──────── Material for the task ────────
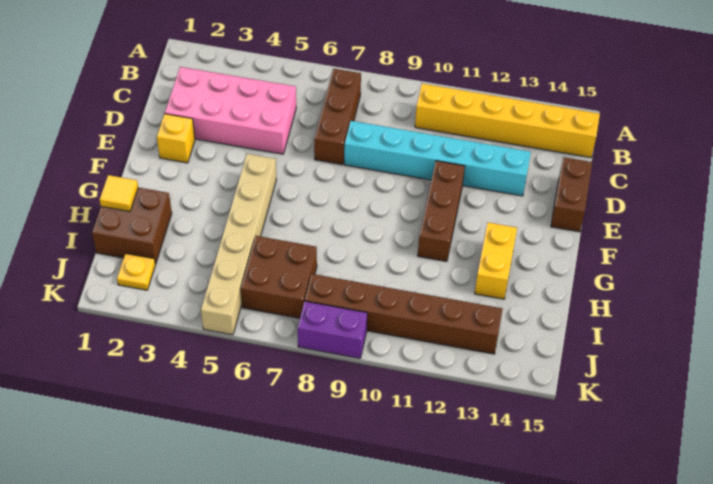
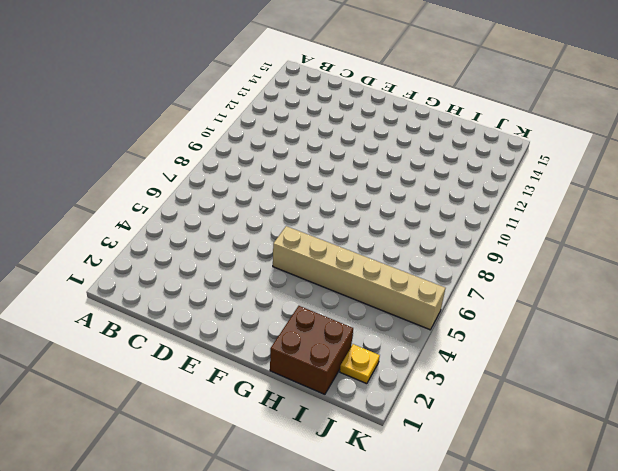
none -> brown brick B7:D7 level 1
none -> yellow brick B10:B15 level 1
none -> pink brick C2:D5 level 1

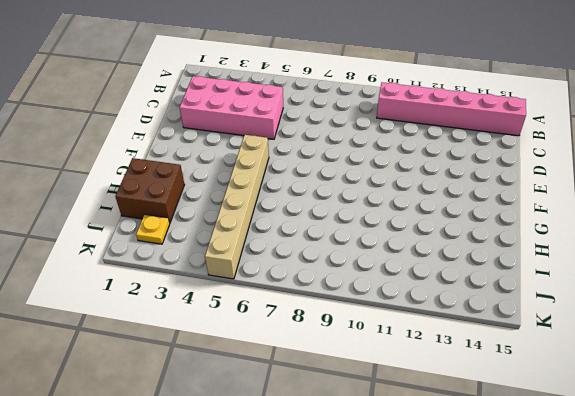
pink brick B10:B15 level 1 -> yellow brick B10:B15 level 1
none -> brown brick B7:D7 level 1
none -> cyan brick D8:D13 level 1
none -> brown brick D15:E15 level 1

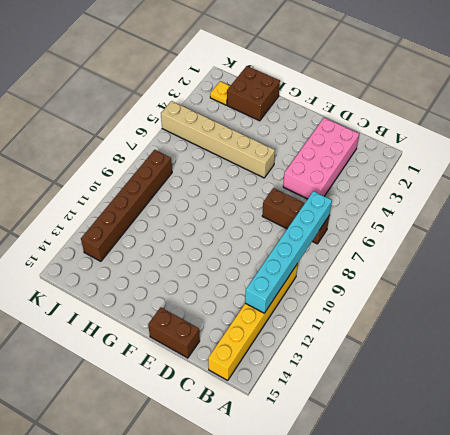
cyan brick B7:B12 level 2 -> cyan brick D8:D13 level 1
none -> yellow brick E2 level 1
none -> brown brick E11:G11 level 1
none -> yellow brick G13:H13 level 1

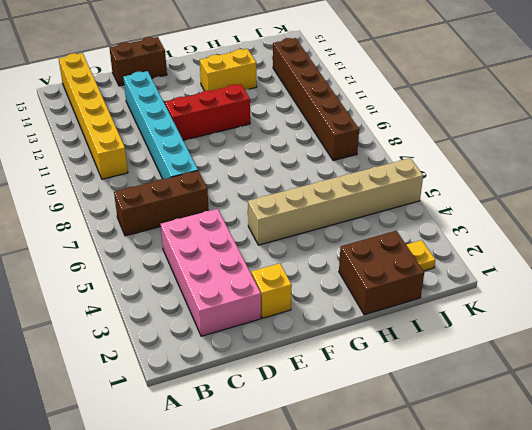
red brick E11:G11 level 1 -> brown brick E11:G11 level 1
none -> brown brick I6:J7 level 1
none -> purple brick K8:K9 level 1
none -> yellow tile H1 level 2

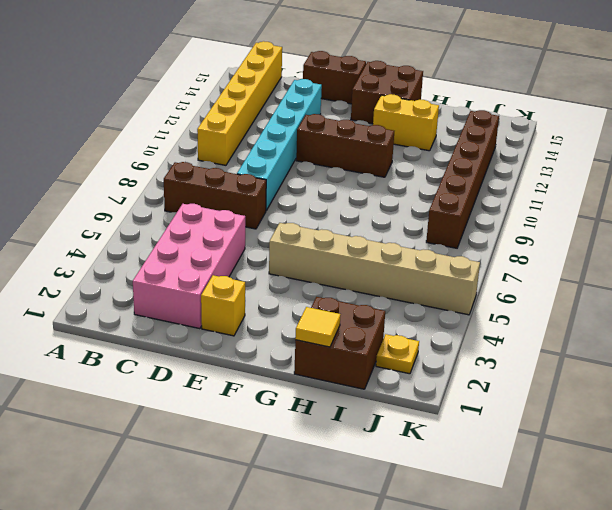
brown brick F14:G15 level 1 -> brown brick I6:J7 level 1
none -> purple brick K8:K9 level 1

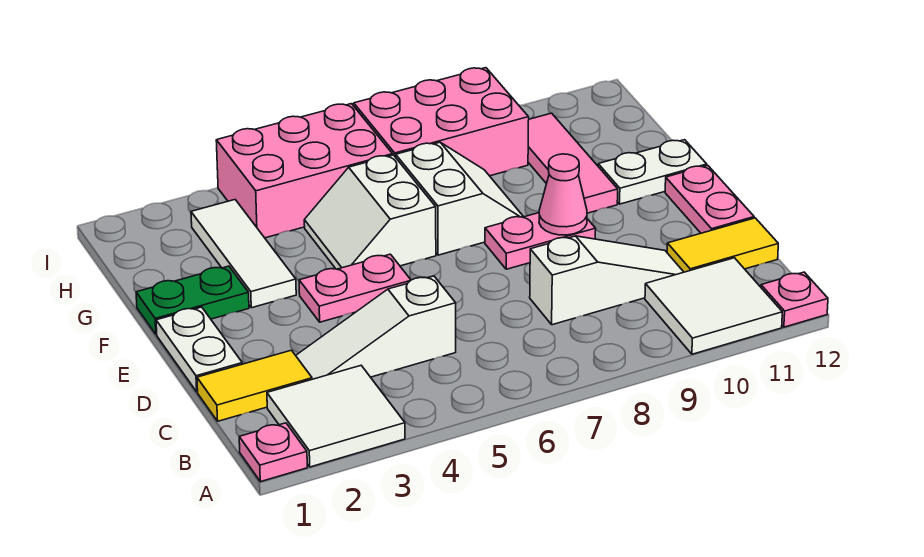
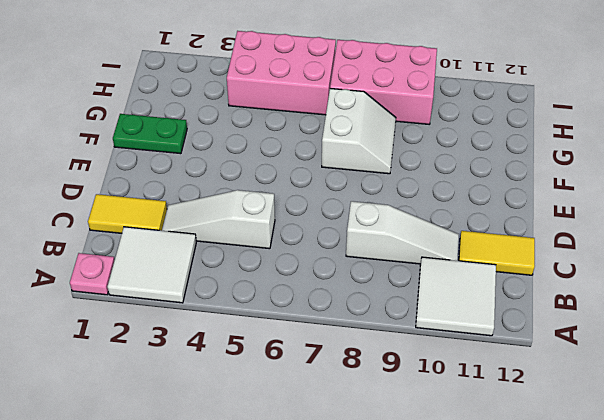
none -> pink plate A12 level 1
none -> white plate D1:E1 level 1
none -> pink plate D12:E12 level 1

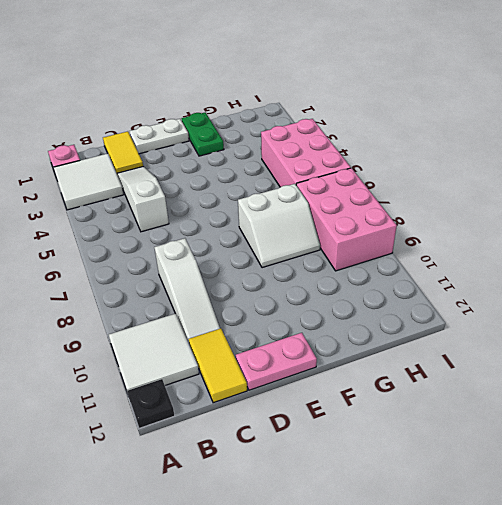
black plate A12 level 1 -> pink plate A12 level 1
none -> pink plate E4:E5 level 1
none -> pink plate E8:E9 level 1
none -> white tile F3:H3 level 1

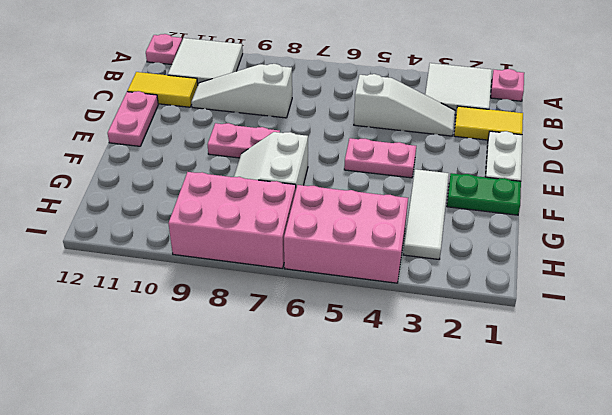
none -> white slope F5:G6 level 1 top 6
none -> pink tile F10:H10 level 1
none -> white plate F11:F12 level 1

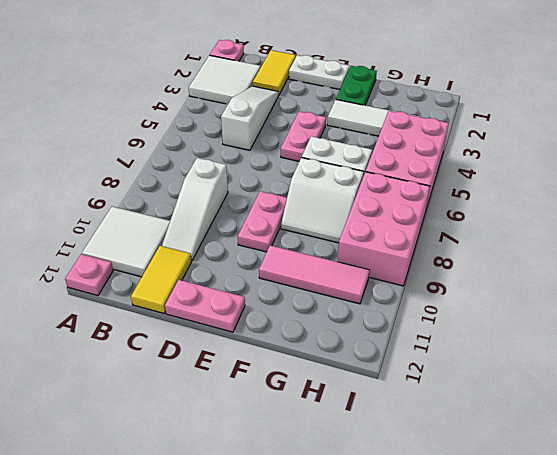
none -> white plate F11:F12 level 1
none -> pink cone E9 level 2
────────
## Work required
The records above are to be transcribed word for word. Skip the images.

## Solution to this problem
none -> brown brick B7:D7 level 1
none -> yellow brick B10:B15 level 1
none -> pink brick C2:D5 level 1

pink brick B10:B15 level 1 -> yellow brick B10:B15 level 1
none -> brown brick B7:D7 level 1
none -> cyan brick D8:D13 level 1
none -> brown brick D15:E15 level 1

cyan brick B7:B12 level 2 -> cyan brick D8:D13 level 1
none -> yellow brick E2 level 1
none -> brown brick E11:G11 level 1
none -> yellow brick G13:H13 level 1

red brick E11:G11 level 1 -> brown brick E11:G11 level 1
none -> brown brick I6:J7 level 1
none -> purple brick K8:K9 level 1
none -> yellow tile H1 level 2

brown brick F14:G15 level 1 -> brown brick I6:J7 level 1
none -> purple brick K8:K9 level 1

none -> pink plate A12 level 1
none -> white plate D1:E1 level 1
none -> pink plate D12:E12 level 1

black plate A12 level 1 -> pink plate A12 level 1
none -> pink plate E4:E5 level 1
none -> pink plate E8:E9 level 1
none -> white tile F3:H3 level 1

none -> white slope F5:G6 level 1 top 6
none -> pink tile F10:H10 level 1
none -> white plate F11:F12 level 1

none -> white plate F11:F12 level 1
none -> pink cone E9 level 2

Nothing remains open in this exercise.